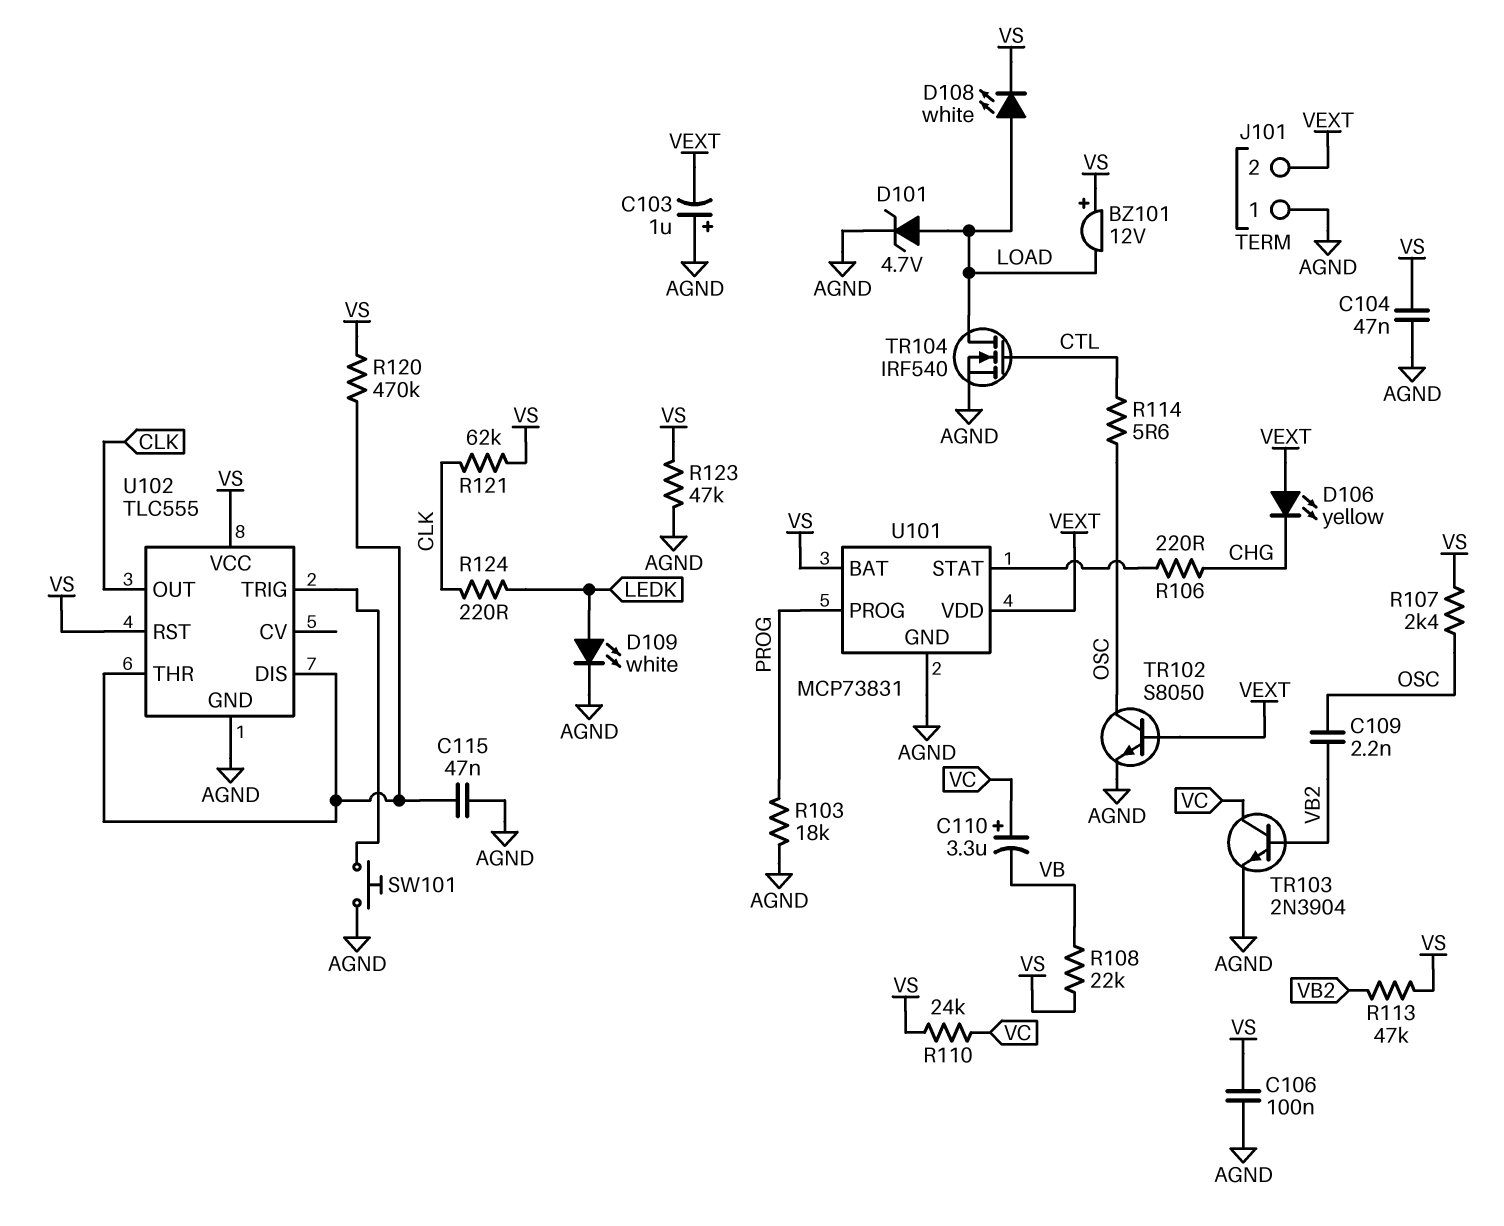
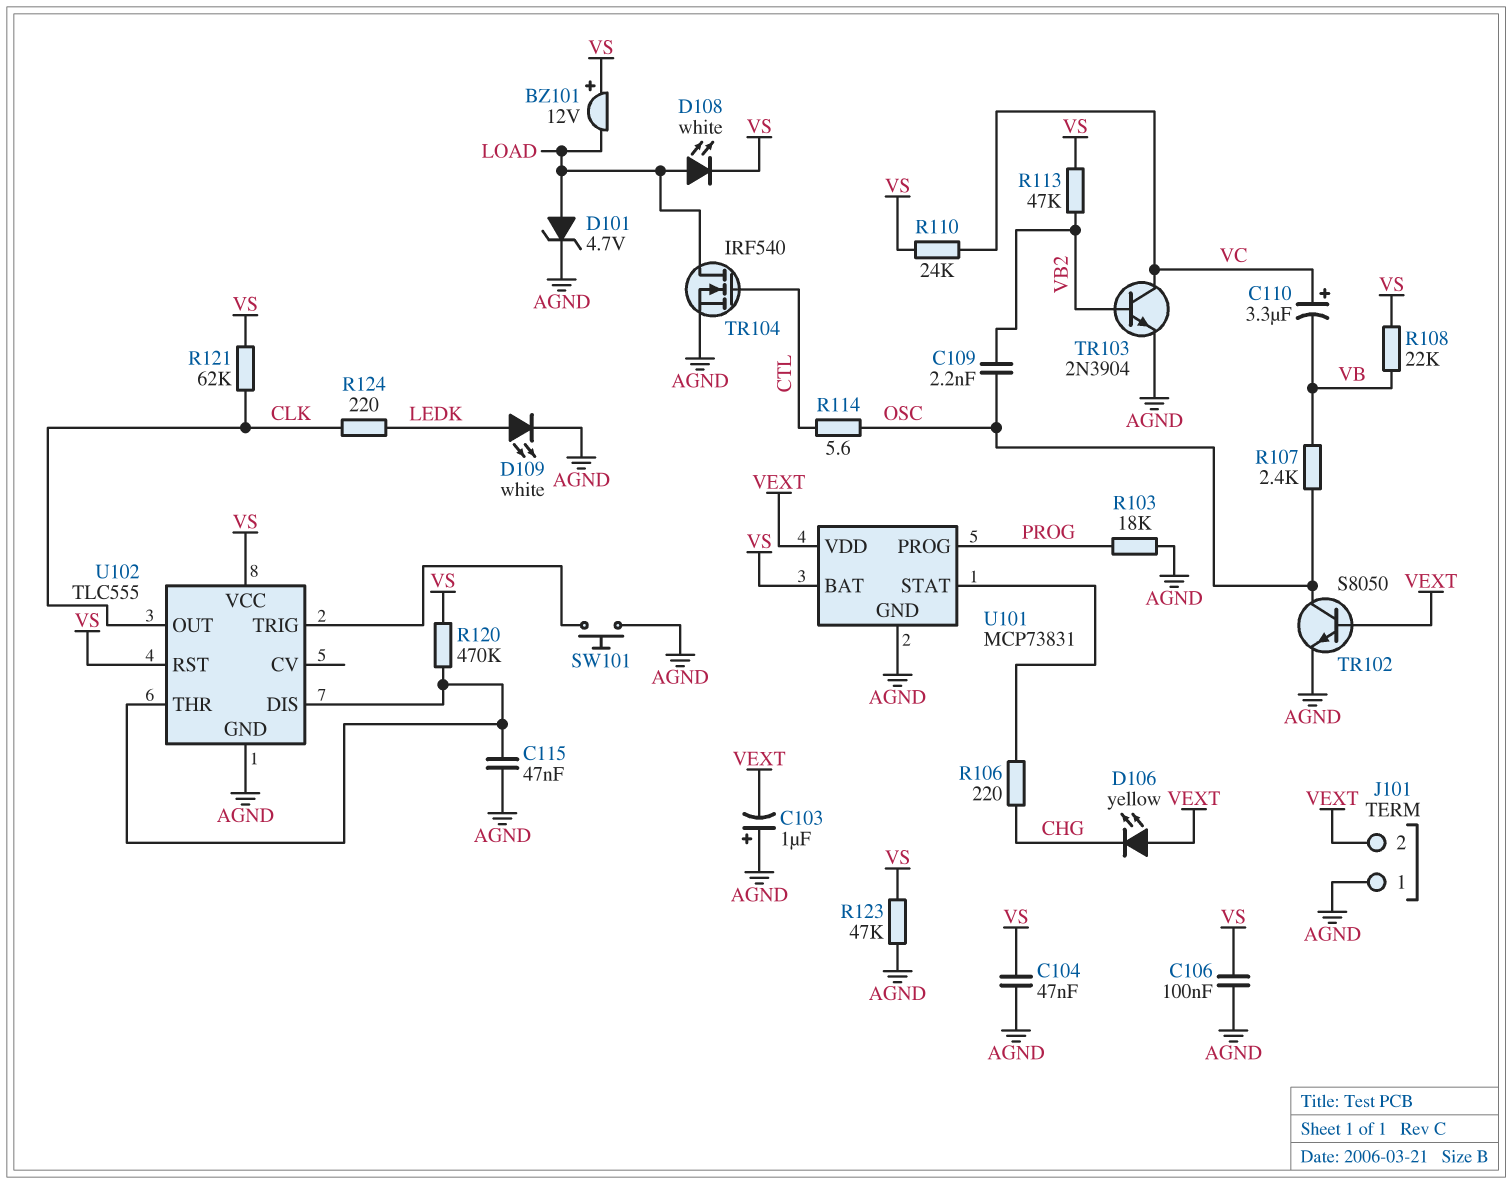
R107: 2.4k (OSC, VS) -> 2.4k (OSC, VB)

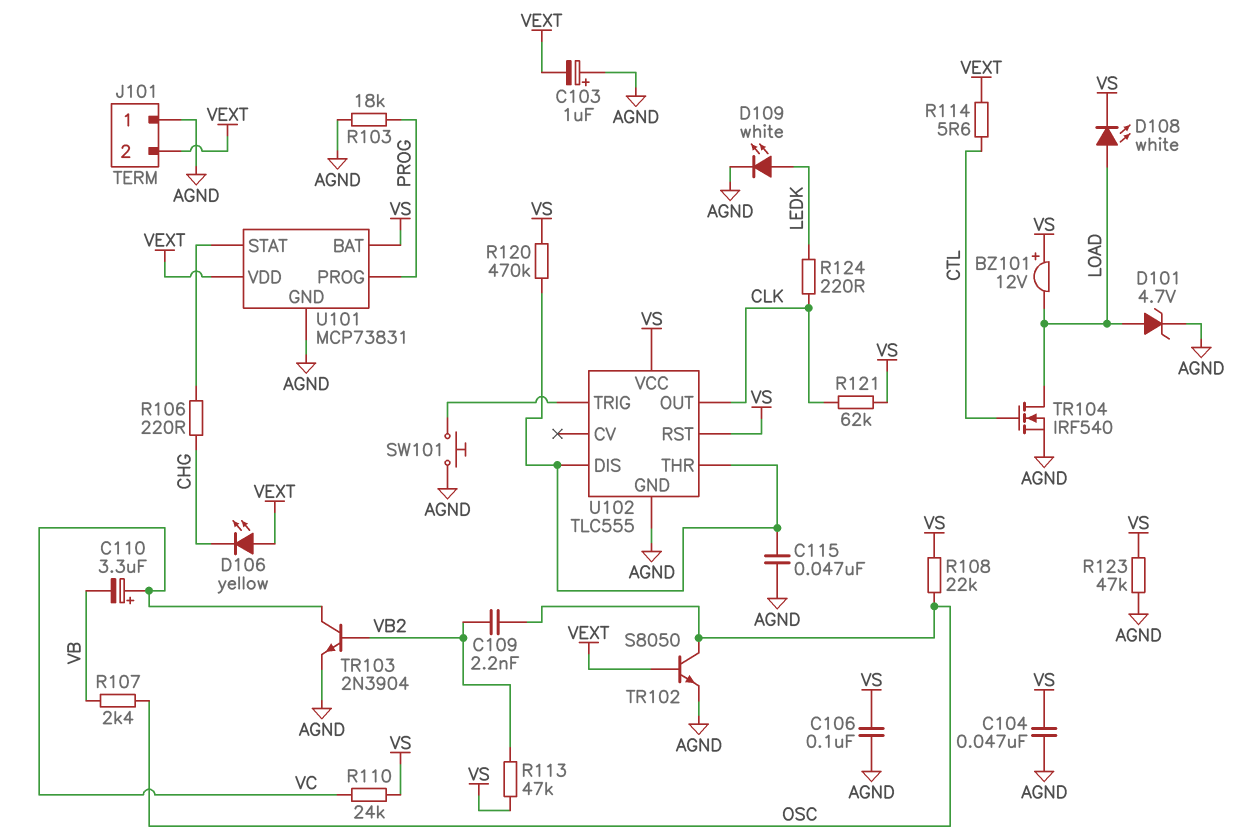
R108: 22k (VB, VS) -> 22k (OSC, VS)
R114: 5.6 (CTL, OSC) -> 5.6 (CTL, VEXT)

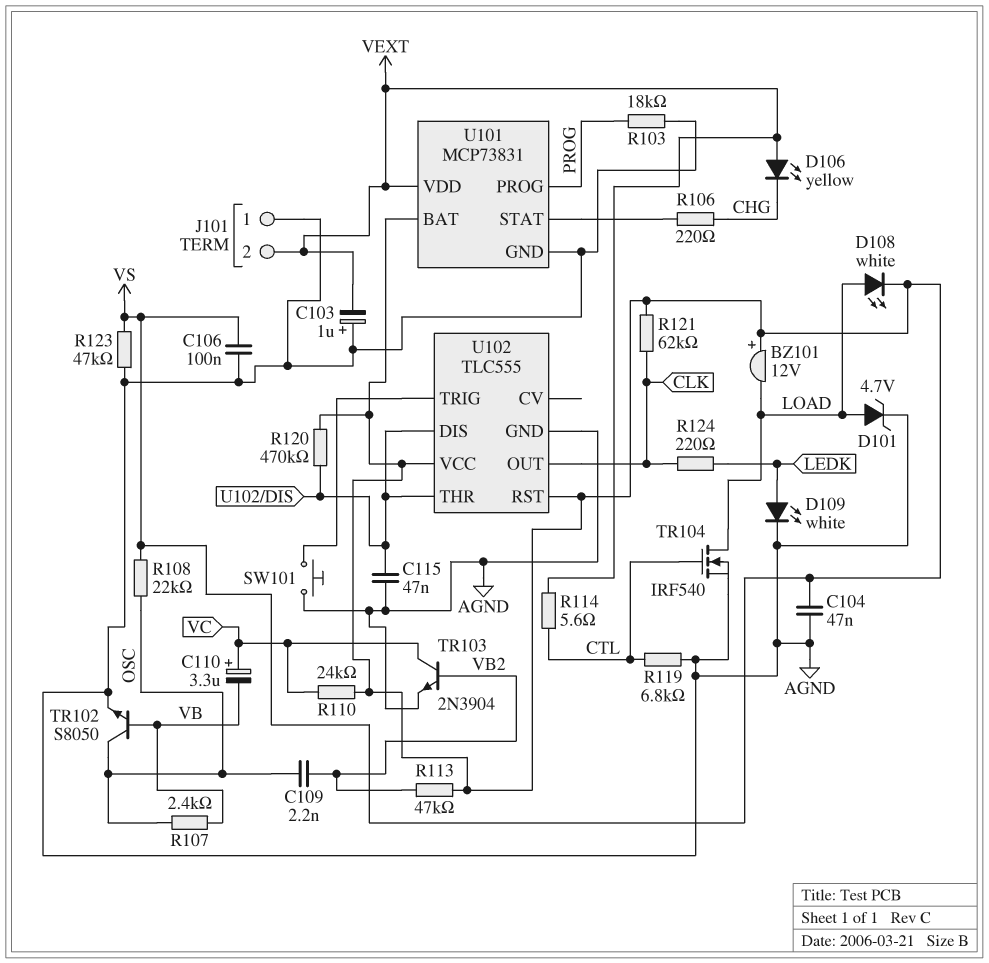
R119: none -> 6.8k (AGND, CTL)
TR102: NPN S8050 (B VEXT, C OSC, E AGND) -> NPN S8050 (B VB, C OSC, E AGND)

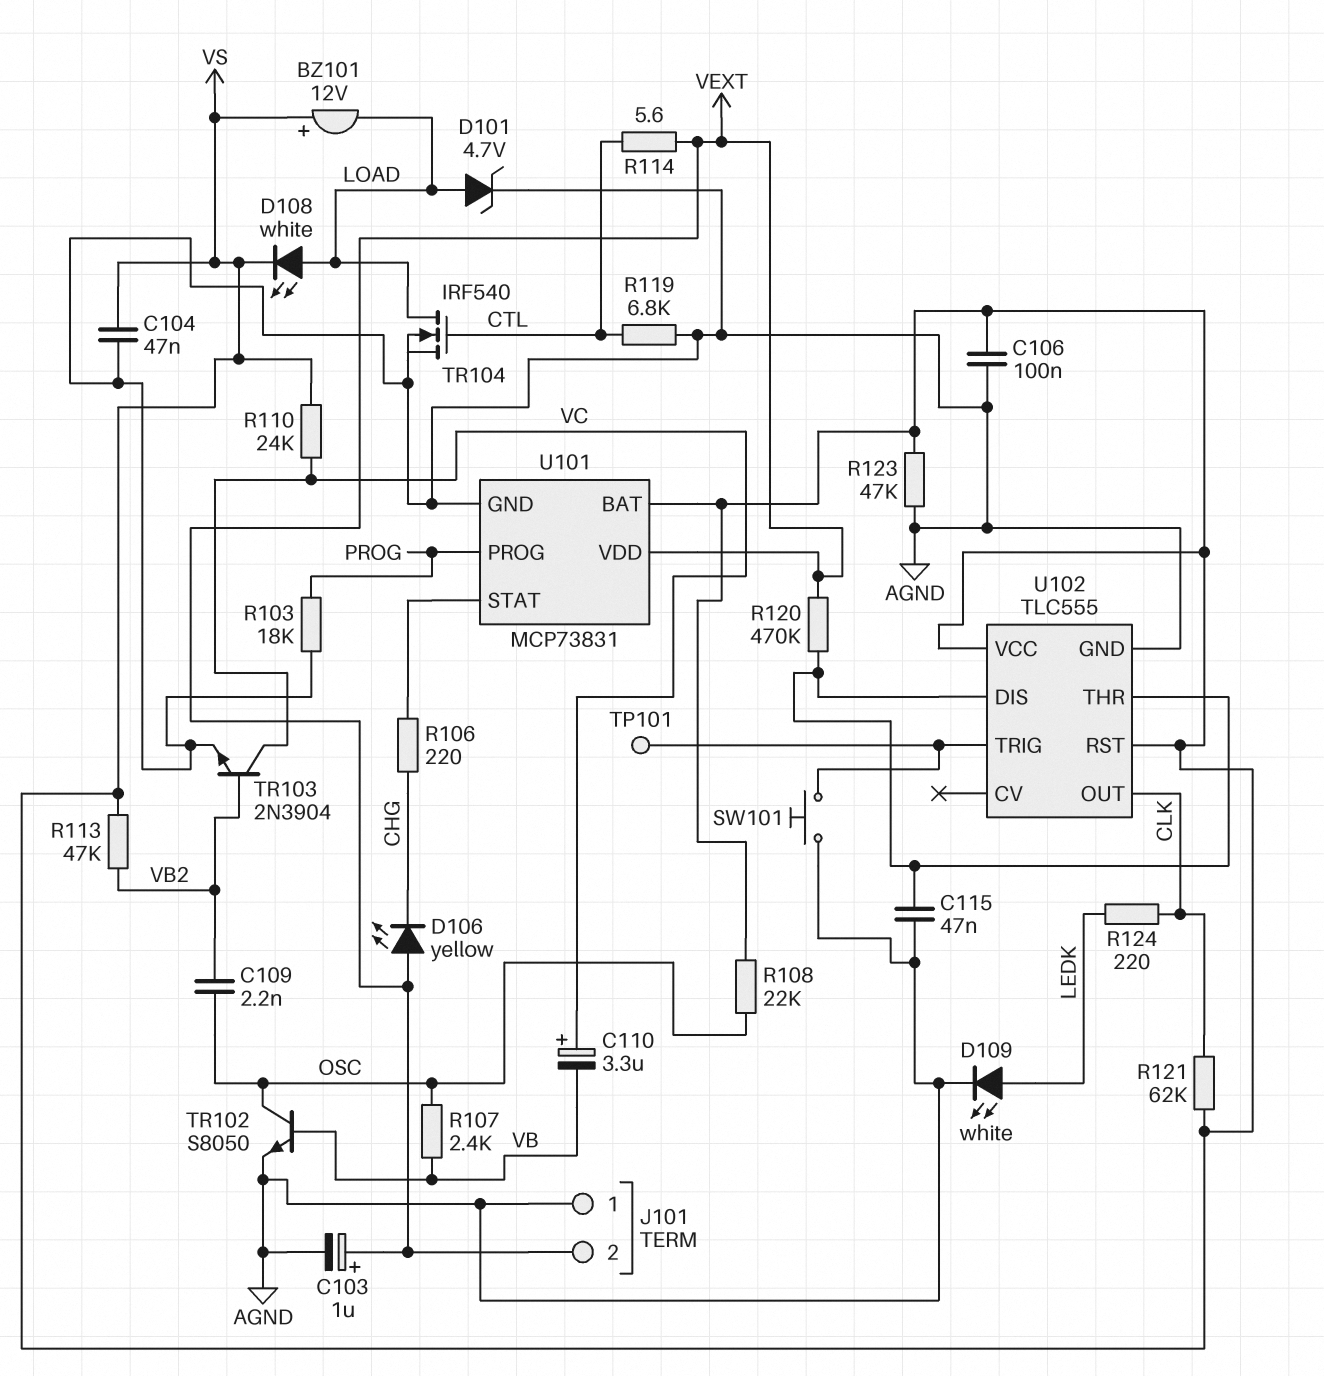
C103: 1uF (plus AGND, minus VEXT) -> 1uF (plus VEXT, minus AGND)
R120: 470k (U102/DIS, VS) -> 470k (U102/DIS, VEXT)
TP101: none -> test point (U102/TRIG)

----------------------------------------

Task prompt:
Only lines with the word "VEXT" go in the answer. Take them all from the entries above.

Exercise solution:
R114: 5.6 (CTL, OSC) -> 5.6 (CTL, VEXT)
TR102: NPN S8050 (B VEXT, C OSC, E AGND) -> NPN S8050 (B VB, C OSC, E AGND)
C103: 1uF (plus AGND, minus VEXT) -> 1uF (plus VEXT, minus AGND)
R120: 470k (U102/DIS, VS) -> 470k (U102/DIS, VEXT)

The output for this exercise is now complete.